• Listed records:
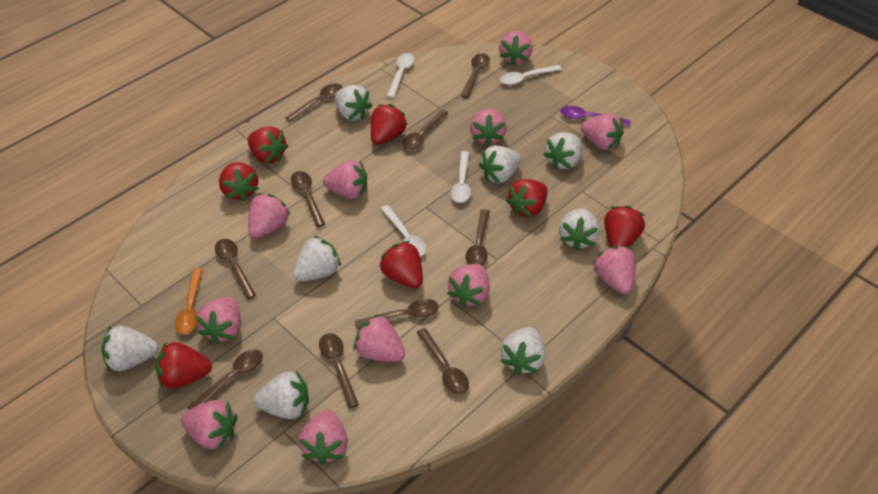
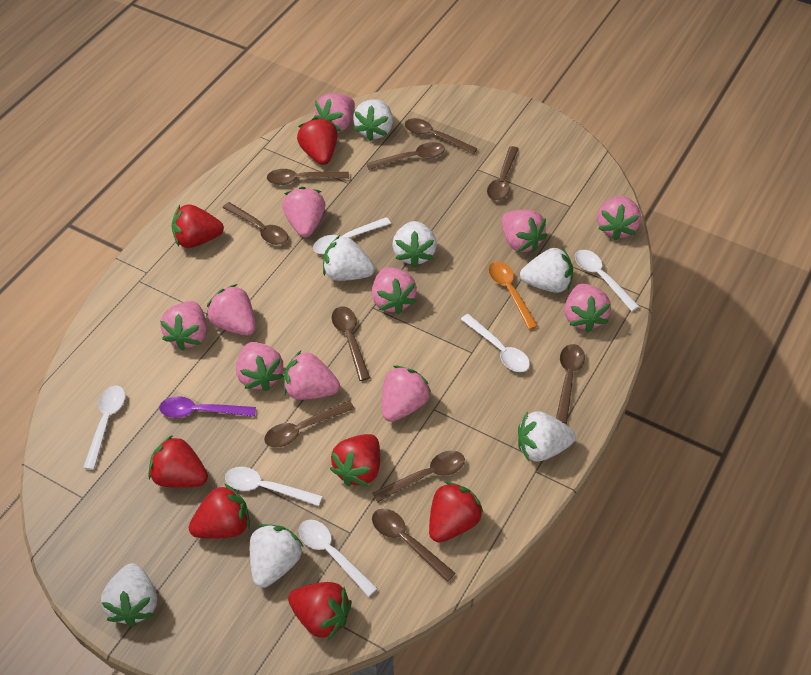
white spoon: 4 -> 6
white strawberry: 8 -> 7

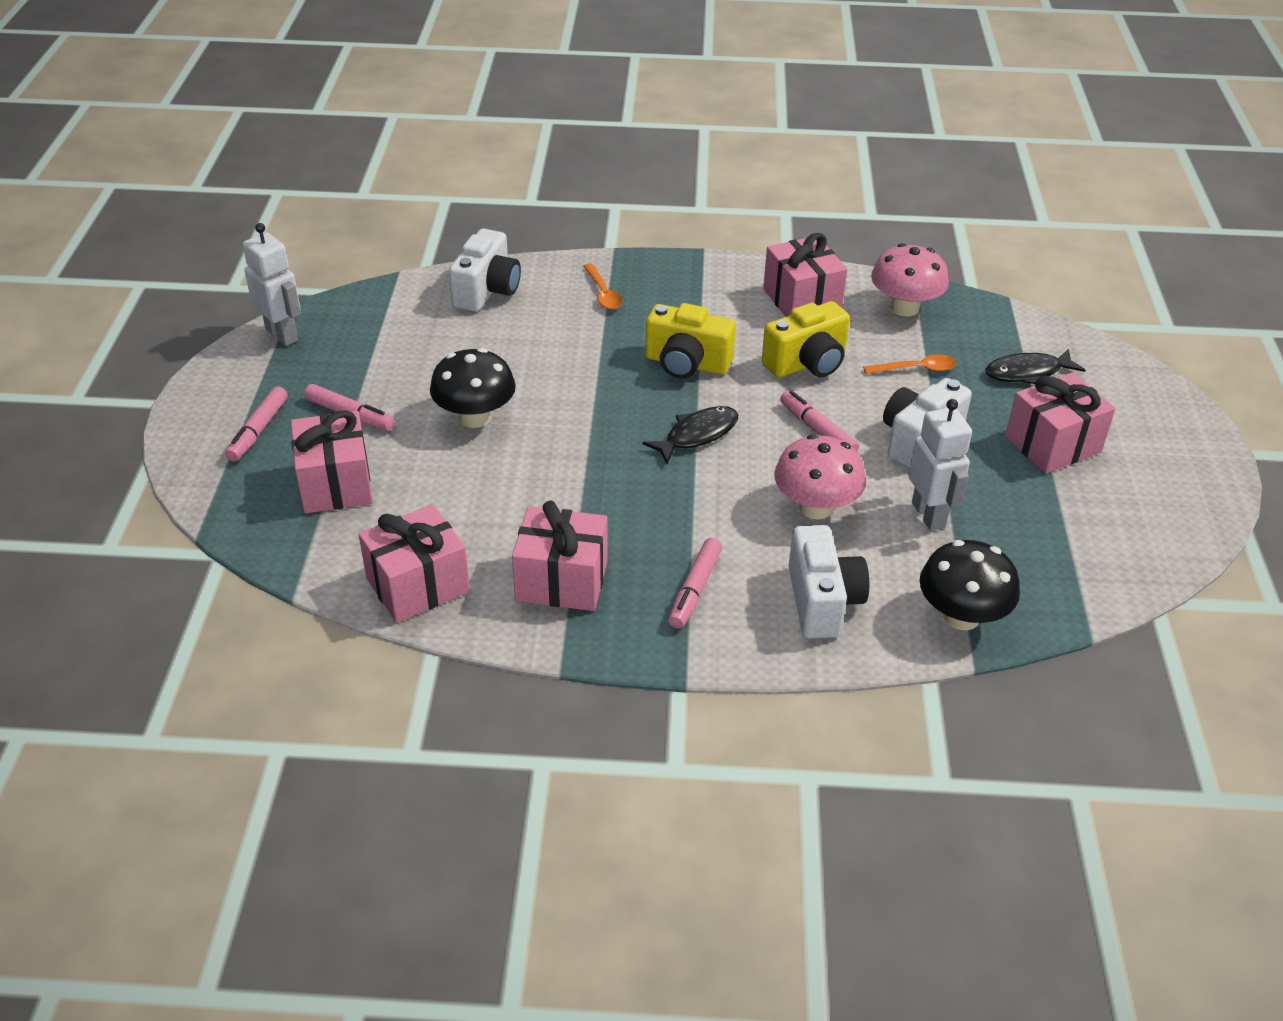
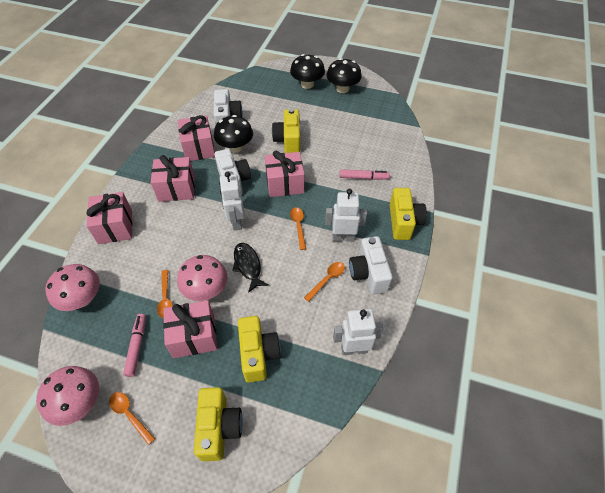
black fish: 2 -> 1
black mushroom: 2 -> 3
orange spoon: 2 -> 4
pink marker: 4 -> 2
pink mushroom: 2 -> 3
white robot: 2 -> 3
yellow camera: 2 -> 4

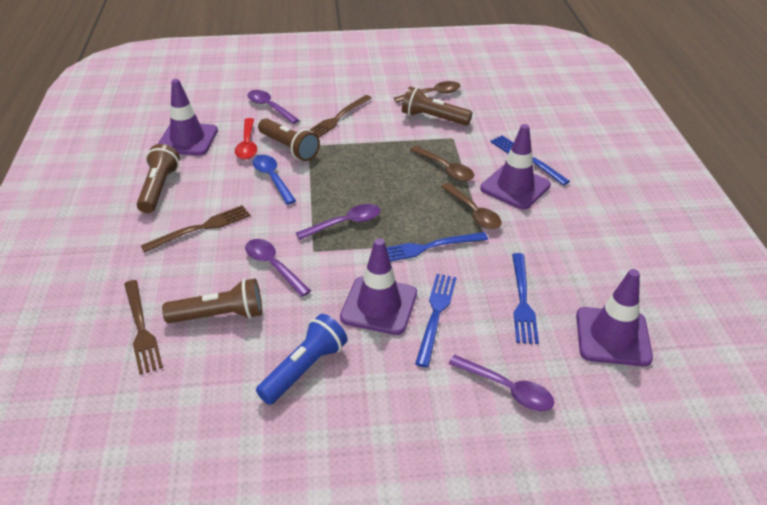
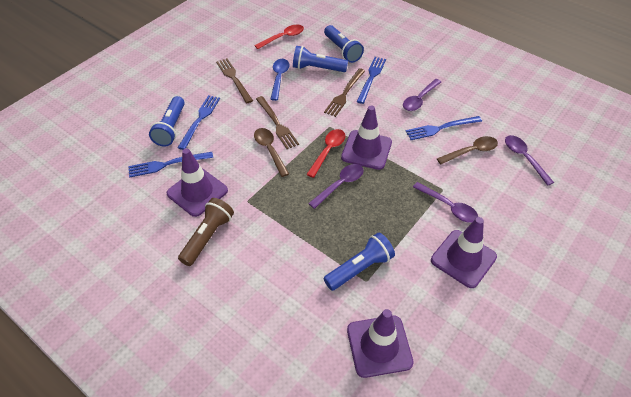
blue flashlight: 1 -> 4
brown flashlight: 4 -> 1
brown spoon: 3 -> 2
red spoon: 1 -> 2

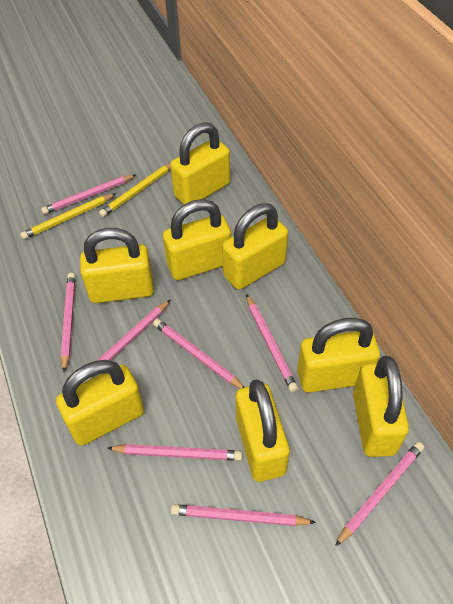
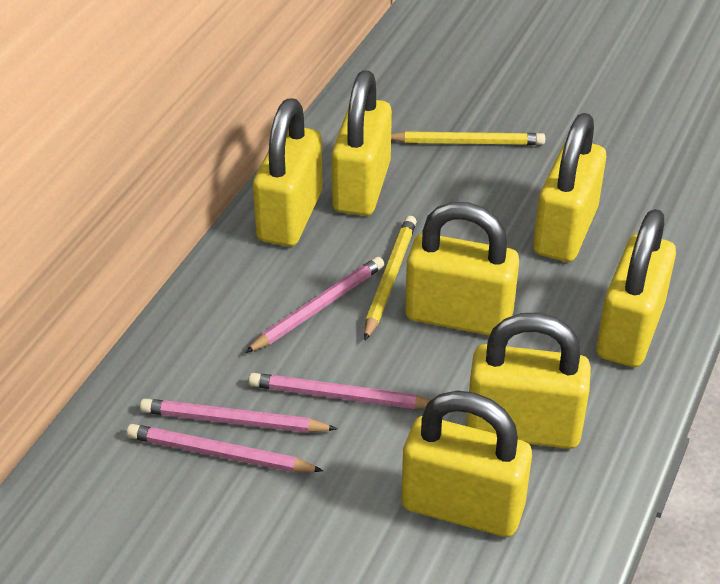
pink pencil: 8 -> 4
yellow padlock: 8 -> 7

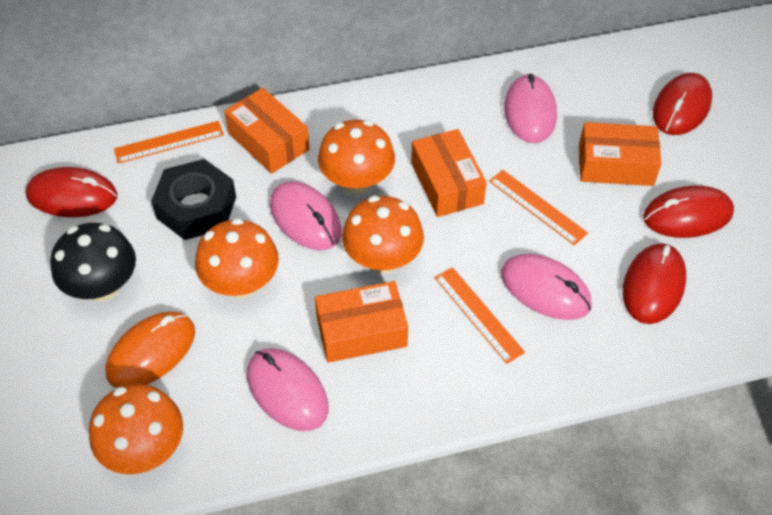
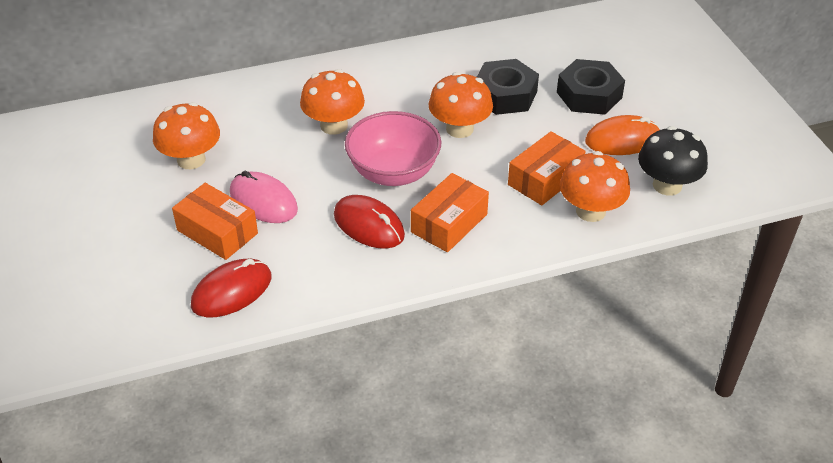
black nut: 1 -> 2
orange box: 4 -> 3
orange ruler: 3 -> 0
pink bowl: 0 -> 1
pink mouse: 4 -> 1
red mouse: 4 -> 2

• Task description: Output, exactly and without pictures, the span of lines that starts at the line containing "red spoon: 1 -> 2" and ends at the last line above.

• Solution below:
red spoon: 1 -> 2

pink pencil: 8 -> 4
yellow padlock: 8 -> 7

black nut: 1 -> 2
orange box: 4 -> 3
orange ruler: 3 -> 0
pink bowl: 0 -> 1
pink mouse: 4 -> 1
red mouse: 4 -> 2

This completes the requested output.